(Exercise description):
Please give an exact printout of the records, without any pictures.

(Extracted records):
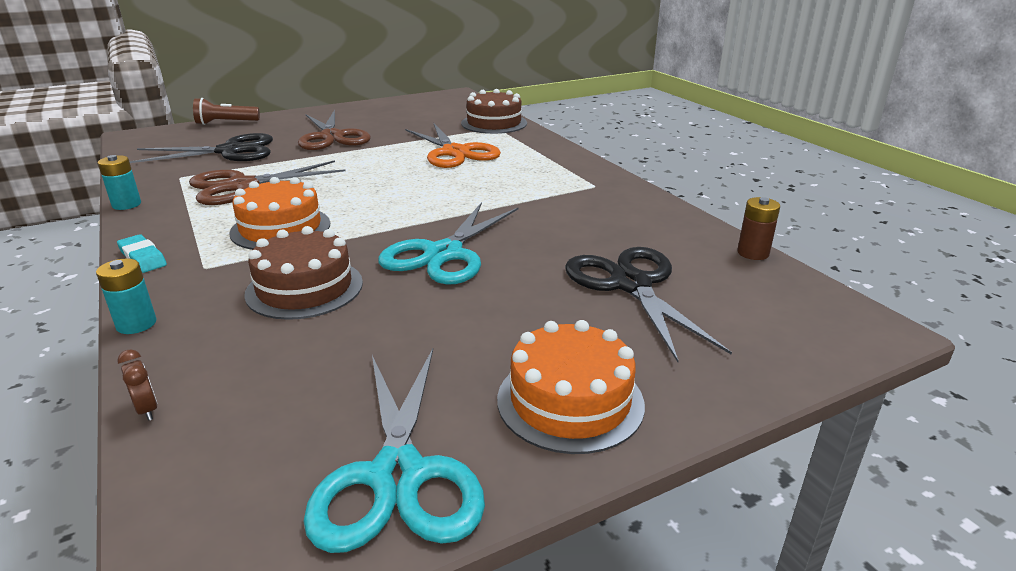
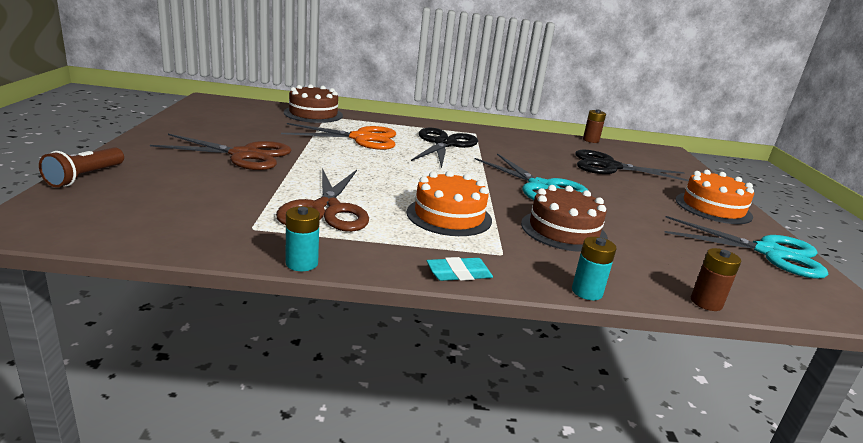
camera: 65 degrees left, 5 degrees down
brown clock [117,349,158,421] -> brown battery [691,248,741,311]
black scissors [129,133,273,163] -> black scissors moved to [411,128,478,168]

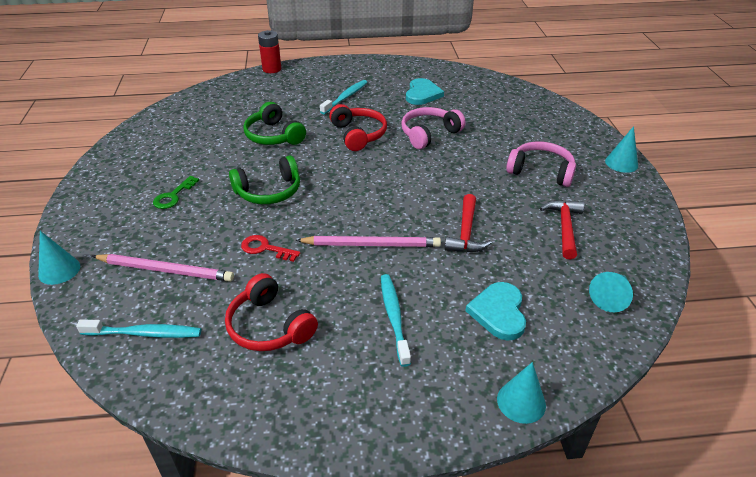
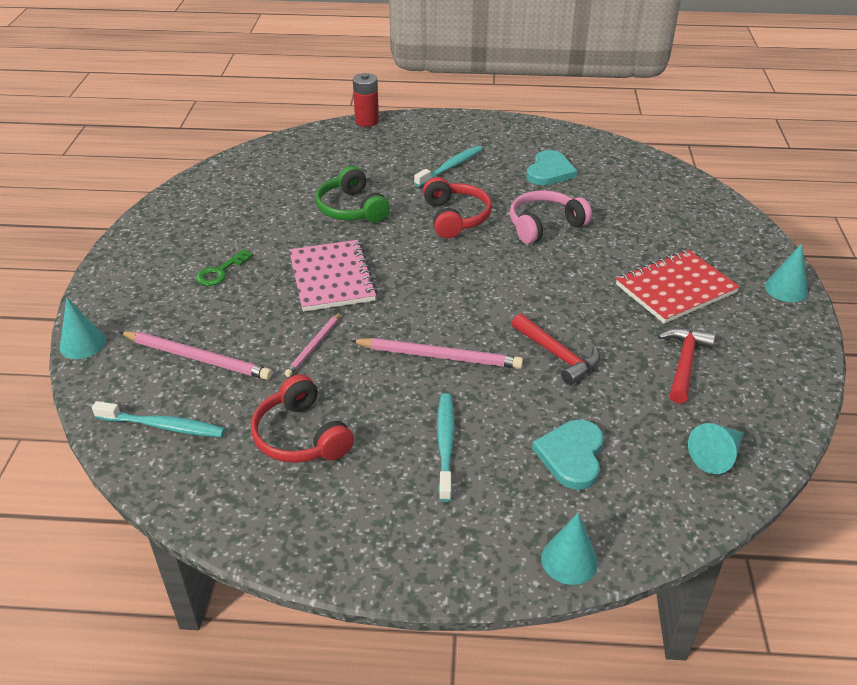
camera: 10 degrees right, 0 degrees up
green headphones [229,155,300,204] -> pink notebook [289,240,377,312]
red key [241,235,300,262] -> pink pencil [284,312,341,377]
red hammer [445,194,492,252] -> red hammer turned 60 degrees counterclockwise [512,314,600,385]
pink headphones [506,141,576,187] -> red notebook [616,250,740,324]

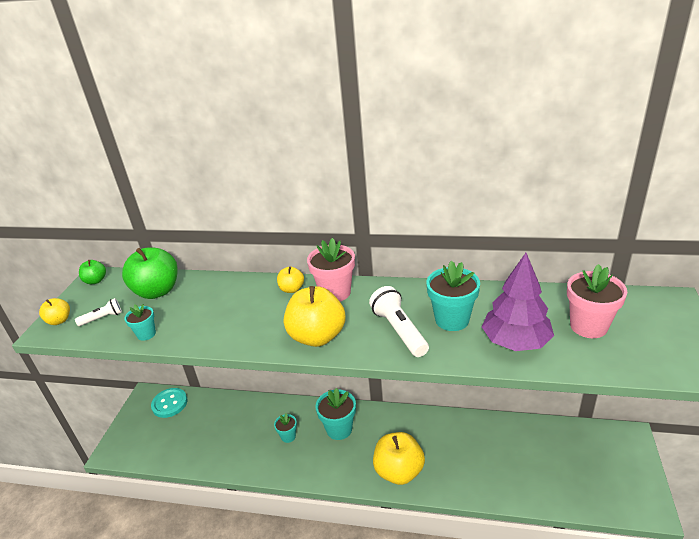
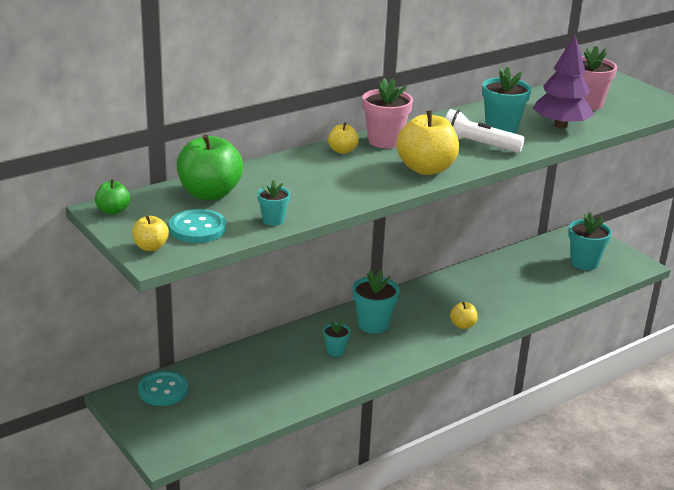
camera: 50 degrees left, 5 degrees down
white flashlight [75,298,122,326] -> turquoise button [169,209,226,243]
yellow apple [373,432,425,485] -> yellow apple [450,302,477,329], size x0.50
none -> turquoise flower pot [568,212,612,270]

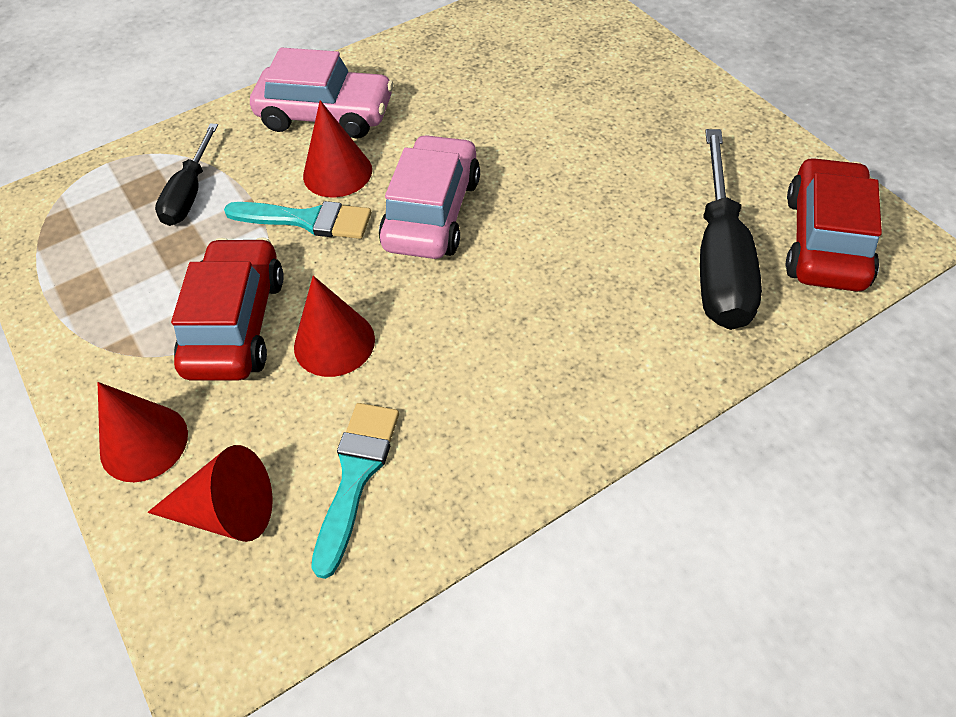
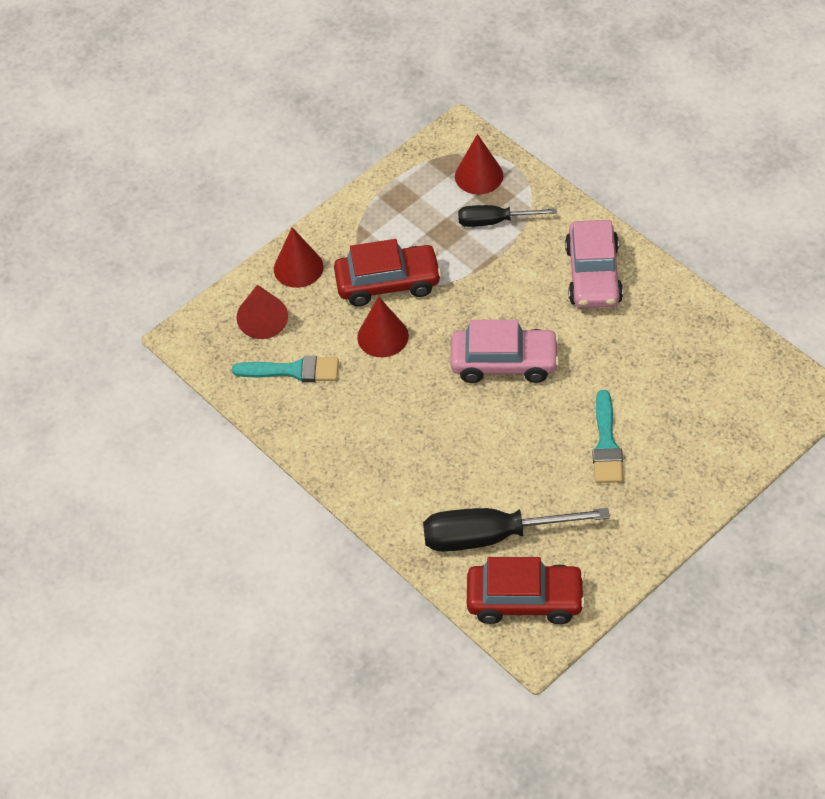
camera: 80 degrees right, 0 degrees up
turquoise brush [224,201,371,239] -> turquoise brush moved to [592,390,623,483]
red cone [303,100,372,198] -> red cone moved to [455,134,503,195]

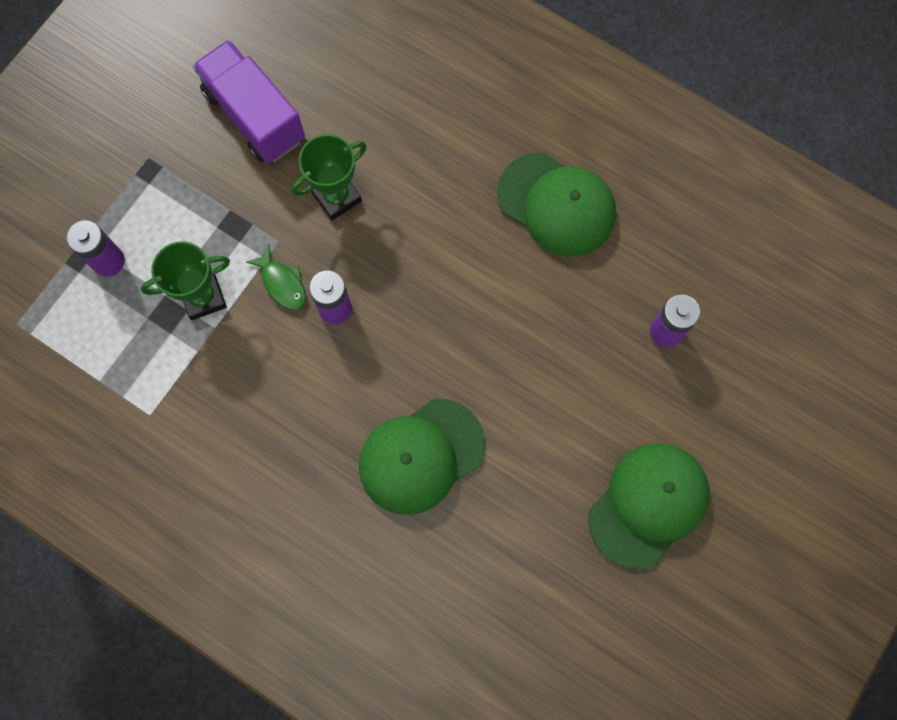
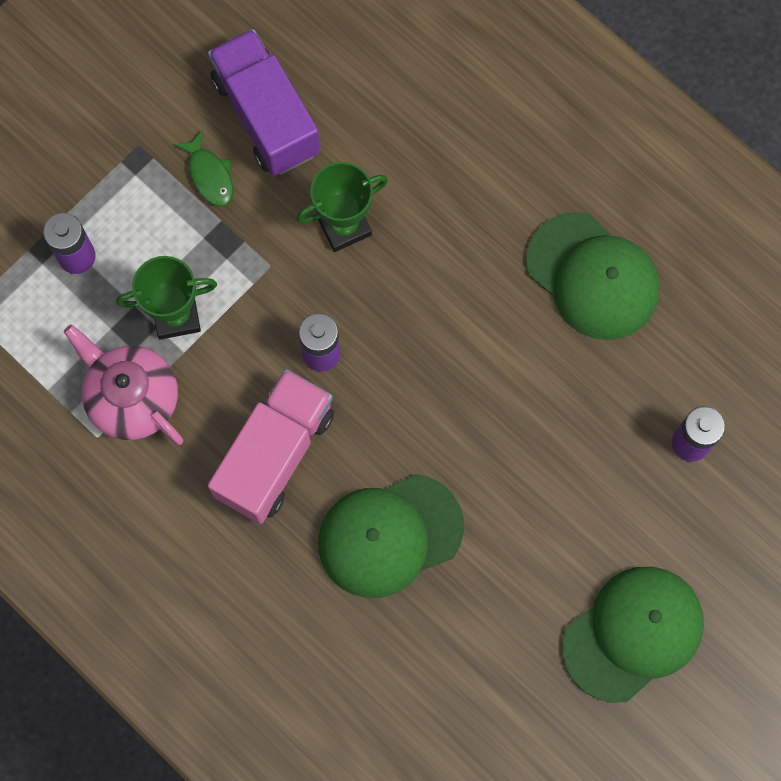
camera: 10 degrees right, 0 degrees up
green fish [246,245,306,310] -> green fish moved to [174,130,233,207]
none -> pink teapot [64,325,183,445]
none -> pink truck [208,369,334,524]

(Your solution):
camera: 65 degrees left, 5 degrees down
brown clock [117,349,158,421] -> brown battery [691,248,741,311]
black scissors [129,133,273,163] -> black scissors moved to [411,128,478,168]

camera: 10 degrees right, 0 degrees up
green headphones [229,155,300,204] -> pink notebook [289,240,377,312]
red key [241,235,300,262] -> pink pencil [284,312,341,377]
red hammer [445,194,492,252] -> red hammer turned 60 degrees counterclockwise [512,314,600,385]
pink headphones [506,141,576,187] -> red notebook [616,250,740,324]

camera: 50 degrees left, 5 degrees down
white flashlight [75,298,122,326] -> turquoise button [169,209,226,243]
yellow apple [373,432,425,485] -> yellow apple [450,302,477,329], size x0.50
none -> turquoise flower pot [568,212,612,270]

camera: 80 degrees right, 0 degrees up
turquoise brush [224,201,371,239] -> turquoise brush moved to [592,390,623,483]
red cone [303,100,372,198] -> red cone moved to [455,134,503,195]

camera: 10 degrees right, 0 degrees up
green fish [246,245,306,310] -> green fish moved to [174,130,233,207]
none -> pink teapot [64,325,183,445]
none -> pink truck [208,369,334,524]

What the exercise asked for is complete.